**Task item**
Copy, without a single change, each line from the one that holds "LED1 pin GND: GND -> 3V3" to the bottom of the entries below, and drop any pictures.

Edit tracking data
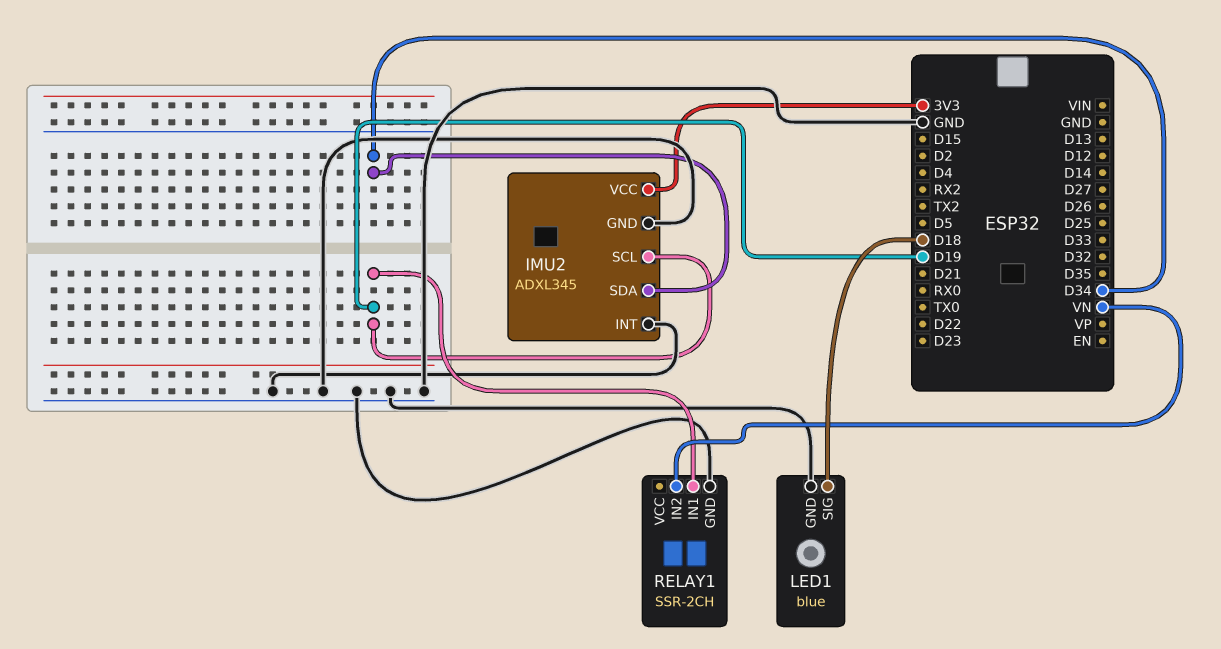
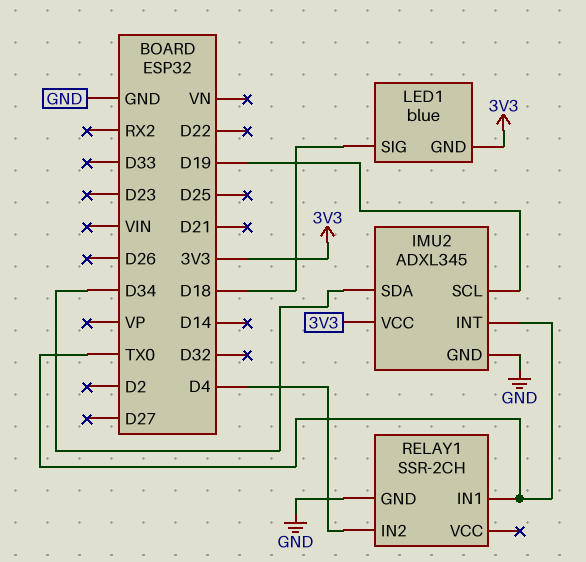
IMU2 pin INT: GND -> TX0
LED1 pin GND: GND -> 3V3
RELAY1 pin IN1: D19 -> TX0
RELAY1 pin IN2: VN -> D4

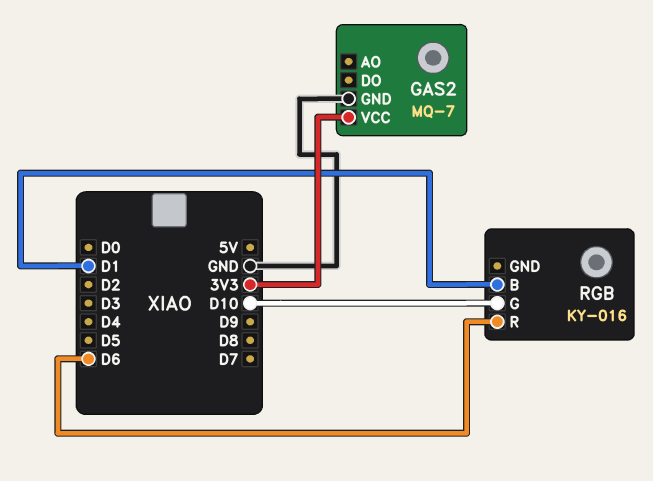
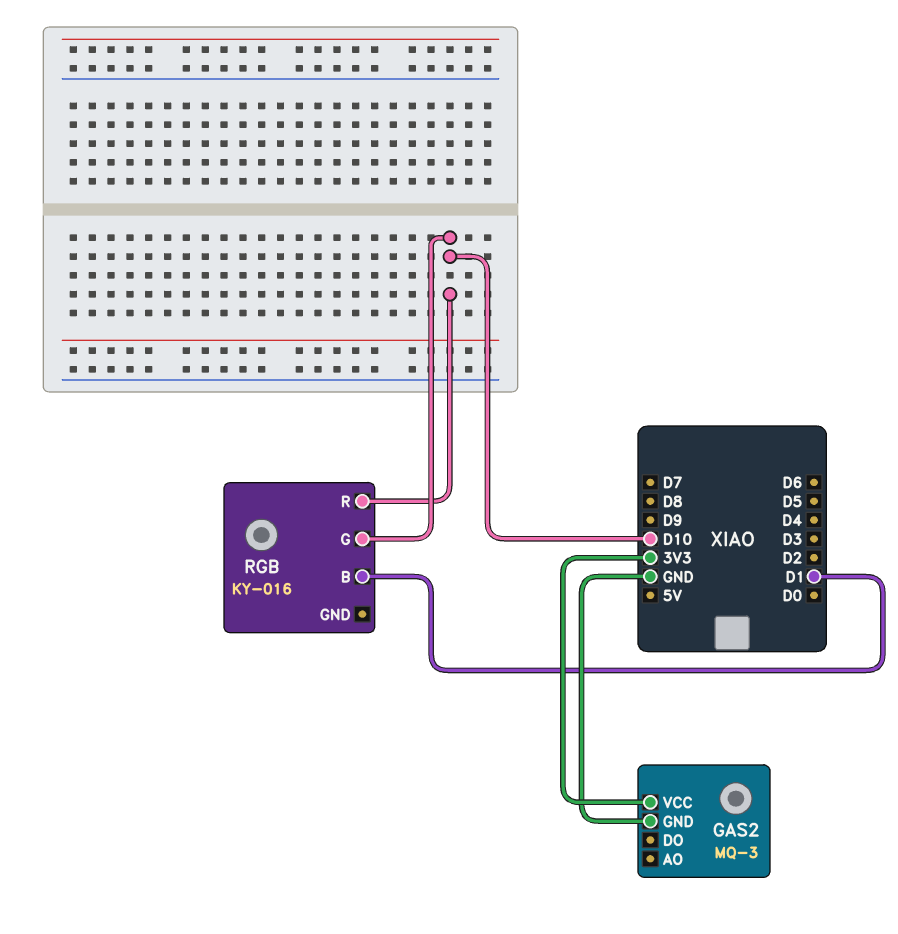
GAS2: MQ-7 -> MQ-3
RGB pin R: D6 -> D10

**Response for this exercise**
LED1 pin GND: GND -> 3V3
RELAY1 pin IN1: D19 -> TX0
RELAY1 pin IN2: VN -> D4

GAS2: MQ-7 -> MQ-3
RGB pin R: D6 -> D10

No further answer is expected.